Top of Exercise input
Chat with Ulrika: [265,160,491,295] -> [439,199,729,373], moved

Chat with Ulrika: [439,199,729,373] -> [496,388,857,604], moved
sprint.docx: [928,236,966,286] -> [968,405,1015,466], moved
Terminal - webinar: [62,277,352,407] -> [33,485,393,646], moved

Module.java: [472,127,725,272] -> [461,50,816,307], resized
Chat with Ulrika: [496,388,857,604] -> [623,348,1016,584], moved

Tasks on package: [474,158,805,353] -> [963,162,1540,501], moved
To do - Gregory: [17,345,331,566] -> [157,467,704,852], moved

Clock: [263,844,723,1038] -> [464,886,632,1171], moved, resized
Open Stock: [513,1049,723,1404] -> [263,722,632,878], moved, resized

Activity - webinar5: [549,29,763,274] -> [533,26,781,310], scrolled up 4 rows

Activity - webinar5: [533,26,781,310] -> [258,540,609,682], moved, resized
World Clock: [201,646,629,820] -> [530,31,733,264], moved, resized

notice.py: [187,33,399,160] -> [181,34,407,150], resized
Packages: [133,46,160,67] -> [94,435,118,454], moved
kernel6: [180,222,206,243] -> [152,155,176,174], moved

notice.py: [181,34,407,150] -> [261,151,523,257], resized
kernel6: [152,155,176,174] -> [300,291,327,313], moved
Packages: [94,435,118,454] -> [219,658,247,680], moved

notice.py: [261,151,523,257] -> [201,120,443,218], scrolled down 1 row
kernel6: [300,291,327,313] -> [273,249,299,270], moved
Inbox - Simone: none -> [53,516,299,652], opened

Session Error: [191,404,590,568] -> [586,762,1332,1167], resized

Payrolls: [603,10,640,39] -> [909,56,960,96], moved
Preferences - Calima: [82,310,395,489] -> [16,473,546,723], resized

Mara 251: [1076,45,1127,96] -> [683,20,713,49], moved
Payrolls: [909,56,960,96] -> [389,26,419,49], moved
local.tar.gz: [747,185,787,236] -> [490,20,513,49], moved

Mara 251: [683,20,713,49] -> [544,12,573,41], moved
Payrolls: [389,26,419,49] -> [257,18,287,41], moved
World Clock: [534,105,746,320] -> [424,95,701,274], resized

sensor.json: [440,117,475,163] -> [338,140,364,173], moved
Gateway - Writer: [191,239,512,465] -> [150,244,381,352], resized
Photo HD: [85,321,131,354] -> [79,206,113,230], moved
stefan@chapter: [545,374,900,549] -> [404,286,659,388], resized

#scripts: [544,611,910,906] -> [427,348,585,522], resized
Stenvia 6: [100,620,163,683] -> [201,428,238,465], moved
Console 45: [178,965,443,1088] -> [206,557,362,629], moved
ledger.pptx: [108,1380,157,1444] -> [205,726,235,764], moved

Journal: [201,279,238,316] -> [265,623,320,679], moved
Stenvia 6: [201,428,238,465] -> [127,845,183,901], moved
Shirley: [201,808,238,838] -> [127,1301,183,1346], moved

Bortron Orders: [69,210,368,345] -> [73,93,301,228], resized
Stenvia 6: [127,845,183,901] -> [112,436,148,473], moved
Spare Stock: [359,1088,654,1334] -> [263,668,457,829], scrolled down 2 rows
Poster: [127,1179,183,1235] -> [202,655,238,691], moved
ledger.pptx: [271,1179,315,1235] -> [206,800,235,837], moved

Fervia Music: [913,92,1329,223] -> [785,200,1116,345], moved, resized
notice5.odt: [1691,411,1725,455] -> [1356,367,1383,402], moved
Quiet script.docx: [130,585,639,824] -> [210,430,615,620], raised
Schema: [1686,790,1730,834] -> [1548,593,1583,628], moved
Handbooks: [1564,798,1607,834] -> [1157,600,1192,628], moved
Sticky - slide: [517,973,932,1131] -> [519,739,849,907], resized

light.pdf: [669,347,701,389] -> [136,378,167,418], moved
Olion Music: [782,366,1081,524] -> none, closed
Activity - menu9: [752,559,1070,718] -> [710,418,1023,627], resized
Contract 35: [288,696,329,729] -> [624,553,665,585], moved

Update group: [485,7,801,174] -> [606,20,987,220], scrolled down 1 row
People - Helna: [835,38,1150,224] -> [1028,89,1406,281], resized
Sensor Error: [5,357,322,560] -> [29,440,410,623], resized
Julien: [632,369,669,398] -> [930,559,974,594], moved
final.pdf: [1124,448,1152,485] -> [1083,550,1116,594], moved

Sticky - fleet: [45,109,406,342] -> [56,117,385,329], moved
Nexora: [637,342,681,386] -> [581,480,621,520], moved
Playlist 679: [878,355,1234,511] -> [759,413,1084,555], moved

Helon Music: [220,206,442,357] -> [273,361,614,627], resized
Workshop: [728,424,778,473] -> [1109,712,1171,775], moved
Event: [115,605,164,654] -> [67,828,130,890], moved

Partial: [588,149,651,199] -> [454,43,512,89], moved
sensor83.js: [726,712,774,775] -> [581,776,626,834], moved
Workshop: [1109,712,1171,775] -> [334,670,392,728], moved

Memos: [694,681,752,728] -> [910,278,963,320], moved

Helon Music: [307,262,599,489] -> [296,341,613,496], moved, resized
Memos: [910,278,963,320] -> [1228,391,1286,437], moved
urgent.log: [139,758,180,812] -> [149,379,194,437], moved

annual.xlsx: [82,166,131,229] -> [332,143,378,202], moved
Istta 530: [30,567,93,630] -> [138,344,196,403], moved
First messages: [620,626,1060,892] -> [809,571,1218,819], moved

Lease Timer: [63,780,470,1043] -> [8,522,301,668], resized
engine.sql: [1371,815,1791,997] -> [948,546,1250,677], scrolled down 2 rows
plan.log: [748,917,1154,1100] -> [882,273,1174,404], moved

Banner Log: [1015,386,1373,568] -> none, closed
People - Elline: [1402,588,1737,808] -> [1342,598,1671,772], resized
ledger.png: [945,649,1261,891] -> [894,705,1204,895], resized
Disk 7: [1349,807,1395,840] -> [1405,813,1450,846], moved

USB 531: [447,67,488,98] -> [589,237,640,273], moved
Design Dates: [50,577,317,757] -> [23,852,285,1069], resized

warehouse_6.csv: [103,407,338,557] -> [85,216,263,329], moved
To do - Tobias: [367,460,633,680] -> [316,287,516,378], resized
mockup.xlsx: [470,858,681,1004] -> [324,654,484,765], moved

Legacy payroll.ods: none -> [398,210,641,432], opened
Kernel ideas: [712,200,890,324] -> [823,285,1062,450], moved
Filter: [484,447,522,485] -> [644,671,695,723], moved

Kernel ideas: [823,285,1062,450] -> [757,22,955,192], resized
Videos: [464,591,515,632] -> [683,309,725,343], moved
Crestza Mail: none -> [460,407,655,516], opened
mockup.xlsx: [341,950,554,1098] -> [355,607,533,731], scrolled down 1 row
Bottom of Exercise input
Among the records above, extract exactly the lines from the line with "Payrolls: [909,56,960,96] ->" to the line with "Stenvia 6: [100,620,163,683]", both lines included, and leave out the rest.

| Written reply |
Payrolls: [909,56,960,96] -> [389,26,419,49], moved
local.tar.gz: [747,185,787,236] -> [490,20,513,49], moved

Mara 251: [683,20,713,49] -> [544,12,573,41], moved
Payrolls: [389,26,419,49] -> [257,18,287,41], moved
World Clock: [534,105,746,320] -> [424,95,701,274], resized

sensor.json: [440,117,475,163] -> [338,140,364,173], moved
Gateway - Writer: [191,239,512,465] -> [150,244,381,352], resized
Photo HD: [85,321,131,354] -> [79,206,113,230], moved
stefan@chapter: [545,374,900,549] -> [404,286,659,388], resized

#scripts: [544,611,910,906] -> [427,348,585,522], resized
Stenvia 6: [100,620,163,683] -> [201,428,238,465], moved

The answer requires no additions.